### TASK DETAILS:
Every line of the material that includes the word "kovusol" is to be shown.

### COLLECTED DATA:
BEGIN

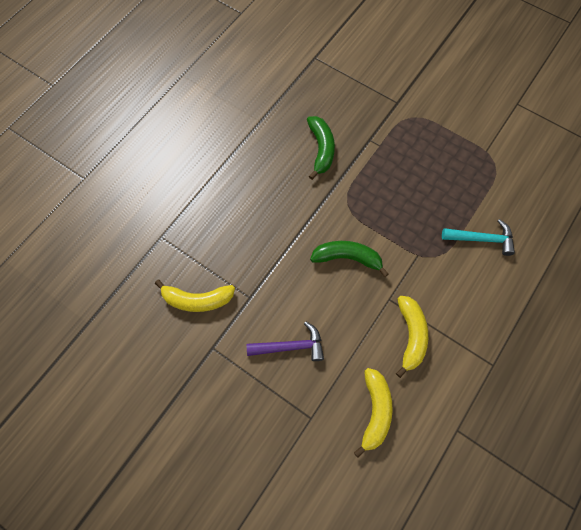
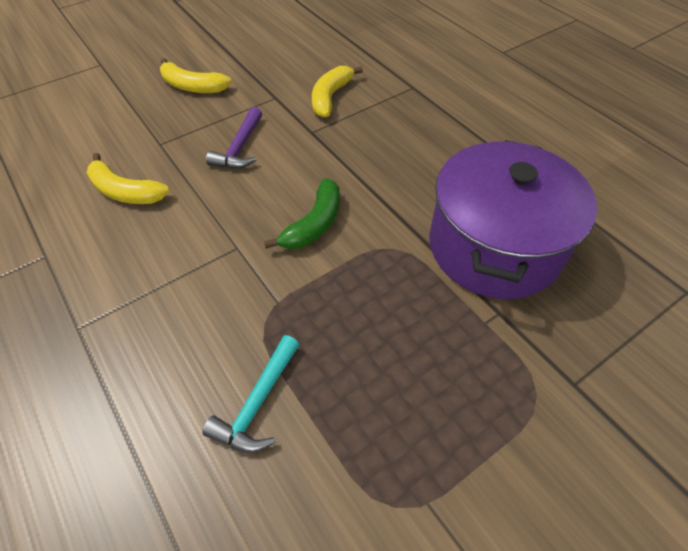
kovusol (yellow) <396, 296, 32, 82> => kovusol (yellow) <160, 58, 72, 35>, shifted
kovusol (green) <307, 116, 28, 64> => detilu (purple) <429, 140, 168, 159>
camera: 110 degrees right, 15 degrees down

END

### FINAL ANSWER:
kovusol (yellow) <396, 296, 32, 82> => kovusol (yellow) <160, 58, 72, 35>, shifted
kovusol (green) <307, 116, 28, 64> => detilu (purple) <429, 140, 168, 159>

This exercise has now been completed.